* Task details *
Everything from the line containing "camera: 95 degrees right, 10 degrees up" through the line containing "white bowl [497,254,572,313]" in the listing below should be copied exactly, and nothing more.

* Dataset excerpts *
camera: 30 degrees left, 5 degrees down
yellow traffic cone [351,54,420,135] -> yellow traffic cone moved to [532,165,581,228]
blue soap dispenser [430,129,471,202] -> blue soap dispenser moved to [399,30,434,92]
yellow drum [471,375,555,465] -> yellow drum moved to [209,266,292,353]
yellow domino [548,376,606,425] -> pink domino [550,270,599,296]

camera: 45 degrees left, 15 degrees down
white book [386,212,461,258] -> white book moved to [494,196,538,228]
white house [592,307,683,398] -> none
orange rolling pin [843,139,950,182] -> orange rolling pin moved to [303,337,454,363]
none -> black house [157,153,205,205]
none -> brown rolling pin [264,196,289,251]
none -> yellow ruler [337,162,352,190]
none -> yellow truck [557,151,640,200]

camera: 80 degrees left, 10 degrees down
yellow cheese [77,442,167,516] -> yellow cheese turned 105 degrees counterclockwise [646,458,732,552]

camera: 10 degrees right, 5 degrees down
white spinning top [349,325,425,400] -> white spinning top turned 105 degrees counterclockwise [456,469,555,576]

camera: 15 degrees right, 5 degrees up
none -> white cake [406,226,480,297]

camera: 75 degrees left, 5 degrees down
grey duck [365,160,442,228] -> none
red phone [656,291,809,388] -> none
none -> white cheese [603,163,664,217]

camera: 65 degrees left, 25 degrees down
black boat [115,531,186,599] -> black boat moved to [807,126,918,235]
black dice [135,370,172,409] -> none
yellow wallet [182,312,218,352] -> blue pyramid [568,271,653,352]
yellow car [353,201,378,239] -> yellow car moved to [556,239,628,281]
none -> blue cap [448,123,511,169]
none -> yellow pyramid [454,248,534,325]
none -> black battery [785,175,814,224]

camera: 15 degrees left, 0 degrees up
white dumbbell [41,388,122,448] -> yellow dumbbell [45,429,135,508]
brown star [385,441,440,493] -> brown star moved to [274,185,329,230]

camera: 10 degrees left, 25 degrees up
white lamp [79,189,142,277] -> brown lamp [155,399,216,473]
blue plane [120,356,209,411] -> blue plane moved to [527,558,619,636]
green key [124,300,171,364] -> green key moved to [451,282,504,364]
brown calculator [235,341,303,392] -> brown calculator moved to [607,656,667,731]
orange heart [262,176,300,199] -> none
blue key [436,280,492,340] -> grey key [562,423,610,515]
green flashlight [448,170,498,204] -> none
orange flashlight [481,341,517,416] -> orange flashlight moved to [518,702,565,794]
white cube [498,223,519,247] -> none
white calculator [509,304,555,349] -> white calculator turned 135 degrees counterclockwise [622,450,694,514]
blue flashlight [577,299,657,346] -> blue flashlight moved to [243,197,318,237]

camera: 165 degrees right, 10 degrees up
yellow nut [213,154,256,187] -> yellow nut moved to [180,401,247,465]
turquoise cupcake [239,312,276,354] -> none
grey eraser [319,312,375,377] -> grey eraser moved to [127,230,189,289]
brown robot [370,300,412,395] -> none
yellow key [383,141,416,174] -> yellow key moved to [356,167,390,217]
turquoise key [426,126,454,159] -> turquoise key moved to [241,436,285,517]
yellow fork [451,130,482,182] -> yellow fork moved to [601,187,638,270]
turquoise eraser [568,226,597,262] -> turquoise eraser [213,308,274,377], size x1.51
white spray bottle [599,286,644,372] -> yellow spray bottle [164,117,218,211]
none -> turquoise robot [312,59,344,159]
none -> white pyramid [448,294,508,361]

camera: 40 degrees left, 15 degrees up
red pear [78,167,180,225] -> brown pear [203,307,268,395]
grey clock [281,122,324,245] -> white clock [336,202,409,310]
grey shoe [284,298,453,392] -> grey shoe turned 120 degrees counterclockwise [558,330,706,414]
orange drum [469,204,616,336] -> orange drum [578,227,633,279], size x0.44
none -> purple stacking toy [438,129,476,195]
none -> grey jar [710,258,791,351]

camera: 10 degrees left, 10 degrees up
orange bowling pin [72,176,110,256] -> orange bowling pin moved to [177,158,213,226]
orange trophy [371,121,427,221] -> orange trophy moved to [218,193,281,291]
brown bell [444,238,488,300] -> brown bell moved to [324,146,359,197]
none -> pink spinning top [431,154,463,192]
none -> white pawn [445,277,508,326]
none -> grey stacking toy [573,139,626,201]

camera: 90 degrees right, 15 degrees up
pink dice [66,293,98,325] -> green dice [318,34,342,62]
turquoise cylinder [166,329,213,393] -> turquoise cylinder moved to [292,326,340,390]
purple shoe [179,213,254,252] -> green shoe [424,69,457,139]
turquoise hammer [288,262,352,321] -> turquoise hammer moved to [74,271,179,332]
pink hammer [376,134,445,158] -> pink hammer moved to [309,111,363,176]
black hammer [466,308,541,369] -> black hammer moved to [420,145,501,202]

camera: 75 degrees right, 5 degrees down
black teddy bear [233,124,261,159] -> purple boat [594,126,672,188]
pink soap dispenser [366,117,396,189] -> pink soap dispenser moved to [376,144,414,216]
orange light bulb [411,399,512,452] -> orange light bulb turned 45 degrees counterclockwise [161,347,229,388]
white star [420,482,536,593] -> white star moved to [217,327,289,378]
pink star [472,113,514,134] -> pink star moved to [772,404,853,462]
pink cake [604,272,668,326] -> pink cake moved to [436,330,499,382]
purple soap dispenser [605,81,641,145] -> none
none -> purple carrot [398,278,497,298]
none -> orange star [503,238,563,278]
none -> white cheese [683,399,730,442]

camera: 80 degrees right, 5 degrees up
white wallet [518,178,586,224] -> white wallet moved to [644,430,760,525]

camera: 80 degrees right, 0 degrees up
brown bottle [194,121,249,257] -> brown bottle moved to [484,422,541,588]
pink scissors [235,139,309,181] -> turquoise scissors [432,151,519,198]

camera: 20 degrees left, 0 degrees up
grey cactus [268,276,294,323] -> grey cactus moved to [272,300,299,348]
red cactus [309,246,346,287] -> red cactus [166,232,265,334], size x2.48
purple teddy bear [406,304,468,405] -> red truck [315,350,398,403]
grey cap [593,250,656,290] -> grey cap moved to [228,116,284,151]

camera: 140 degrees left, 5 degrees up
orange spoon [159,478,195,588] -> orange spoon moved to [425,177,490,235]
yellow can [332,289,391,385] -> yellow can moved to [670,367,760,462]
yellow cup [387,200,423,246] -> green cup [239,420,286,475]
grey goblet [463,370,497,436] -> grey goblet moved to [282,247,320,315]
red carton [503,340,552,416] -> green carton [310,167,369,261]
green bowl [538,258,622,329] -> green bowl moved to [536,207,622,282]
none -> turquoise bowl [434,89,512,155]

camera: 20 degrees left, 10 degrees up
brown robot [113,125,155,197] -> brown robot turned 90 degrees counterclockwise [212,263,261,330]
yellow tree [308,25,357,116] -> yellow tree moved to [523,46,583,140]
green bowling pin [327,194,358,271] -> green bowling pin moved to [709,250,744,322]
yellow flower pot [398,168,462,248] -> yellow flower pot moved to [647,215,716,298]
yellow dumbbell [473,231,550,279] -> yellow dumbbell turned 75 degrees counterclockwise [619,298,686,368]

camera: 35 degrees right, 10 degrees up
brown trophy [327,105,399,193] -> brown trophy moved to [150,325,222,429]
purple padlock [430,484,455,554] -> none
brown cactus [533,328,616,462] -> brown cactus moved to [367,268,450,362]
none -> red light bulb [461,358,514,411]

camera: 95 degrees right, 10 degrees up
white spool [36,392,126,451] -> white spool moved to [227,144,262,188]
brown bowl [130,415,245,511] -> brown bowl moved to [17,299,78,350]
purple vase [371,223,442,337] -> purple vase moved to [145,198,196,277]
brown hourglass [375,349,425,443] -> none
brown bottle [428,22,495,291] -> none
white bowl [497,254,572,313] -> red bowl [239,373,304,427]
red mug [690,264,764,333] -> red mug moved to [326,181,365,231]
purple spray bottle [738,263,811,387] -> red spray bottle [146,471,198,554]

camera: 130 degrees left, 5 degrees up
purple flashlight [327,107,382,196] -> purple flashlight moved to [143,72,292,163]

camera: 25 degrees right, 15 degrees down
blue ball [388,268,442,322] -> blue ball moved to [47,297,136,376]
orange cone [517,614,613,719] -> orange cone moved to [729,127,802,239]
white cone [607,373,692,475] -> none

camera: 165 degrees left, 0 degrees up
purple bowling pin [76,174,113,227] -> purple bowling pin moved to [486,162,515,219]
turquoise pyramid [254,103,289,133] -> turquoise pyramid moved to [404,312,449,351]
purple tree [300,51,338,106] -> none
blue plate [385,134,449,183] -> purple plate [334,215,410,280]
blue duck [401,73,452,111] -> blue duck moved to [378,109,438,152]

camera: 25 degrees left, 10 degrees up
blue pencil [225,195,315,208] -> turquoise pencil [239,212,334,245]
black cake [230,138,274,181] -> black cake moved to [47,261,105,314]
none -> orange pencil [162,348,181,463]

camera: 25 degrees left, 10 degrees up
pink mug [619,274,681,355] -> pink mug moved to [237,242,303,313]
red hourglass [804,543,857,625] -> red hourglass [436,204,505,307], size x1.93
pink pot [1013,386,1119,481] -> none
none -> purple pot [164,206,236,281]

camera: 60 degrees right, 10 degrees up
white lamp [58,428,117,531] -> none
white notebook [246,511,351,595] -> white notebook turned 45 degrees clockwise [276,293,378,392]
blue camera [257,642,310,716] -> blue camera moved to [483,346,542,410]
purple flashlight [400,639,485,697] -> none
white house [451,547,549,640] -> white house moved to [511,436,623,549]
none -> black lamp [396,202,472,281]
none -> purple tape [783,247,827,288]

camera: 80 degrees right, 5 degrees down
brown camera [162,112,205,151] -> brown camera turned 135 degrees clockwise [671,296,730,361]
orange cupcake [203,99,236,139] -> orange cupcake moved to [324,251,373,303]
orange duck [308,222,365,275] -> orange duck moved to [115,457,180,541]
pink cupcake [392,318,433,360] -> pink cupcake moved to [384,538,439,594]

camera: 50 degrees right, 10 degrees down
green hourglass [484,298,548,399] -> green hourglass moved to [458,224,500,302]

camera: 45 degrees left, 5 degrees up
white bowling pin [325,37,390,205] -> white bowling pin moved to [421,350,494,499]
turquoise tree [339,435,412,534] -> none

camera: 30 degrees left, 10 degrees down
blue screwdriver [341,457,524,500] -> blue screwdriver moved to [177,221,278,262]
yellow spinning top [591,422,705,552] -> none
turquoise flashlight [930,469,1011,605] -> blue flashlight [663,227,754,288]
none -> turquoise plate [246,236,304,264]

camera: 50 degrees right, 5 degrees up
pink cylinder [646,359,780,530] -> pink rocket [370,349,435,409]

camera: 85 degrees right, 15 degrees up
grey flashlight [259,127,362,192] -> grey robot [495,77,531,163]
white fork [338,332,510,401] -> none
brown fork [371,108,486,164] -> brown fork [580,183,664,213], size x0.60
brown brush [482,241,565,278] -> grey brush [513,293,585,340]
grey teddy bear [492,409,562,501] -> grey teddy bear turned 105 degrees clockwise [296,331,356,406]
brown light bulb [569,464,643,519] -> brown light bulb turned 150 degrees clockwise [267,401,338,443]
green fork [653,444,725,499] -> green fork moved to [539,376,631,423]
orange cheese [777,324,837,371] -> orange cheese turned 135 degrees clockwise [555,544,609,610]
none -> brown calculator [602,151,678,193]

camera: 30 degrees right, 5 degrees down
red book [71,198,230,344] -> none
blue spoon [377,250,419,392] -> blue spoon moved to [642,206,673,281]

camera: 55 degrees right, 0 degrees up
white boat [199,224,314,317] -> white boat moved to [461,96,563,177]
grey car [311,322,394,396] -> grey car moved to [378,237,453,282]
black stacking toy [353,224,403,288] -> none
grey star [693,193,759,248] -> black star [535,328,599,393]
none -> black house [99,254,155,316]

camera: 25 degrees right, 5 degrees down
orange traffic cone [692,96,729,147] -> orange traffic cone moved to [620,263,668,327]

* Answer space *
camera: 95 degrees right, 10 degrees up
white spool [36,392,126,451] -> white spool moved to [227,144,262,188]
brown bowl [130,415,245,511] -> brown bowl moved to [17,299,78,350]
purple vase [371,223,442,337] -> purple vase moved to [145,198,196,277]
brown hourglass [375,349,425,443] -> none
brown bottle [428,22,495,291] -> none
white bowl [497,254,572,313] -> red bowl [239,373,304,427]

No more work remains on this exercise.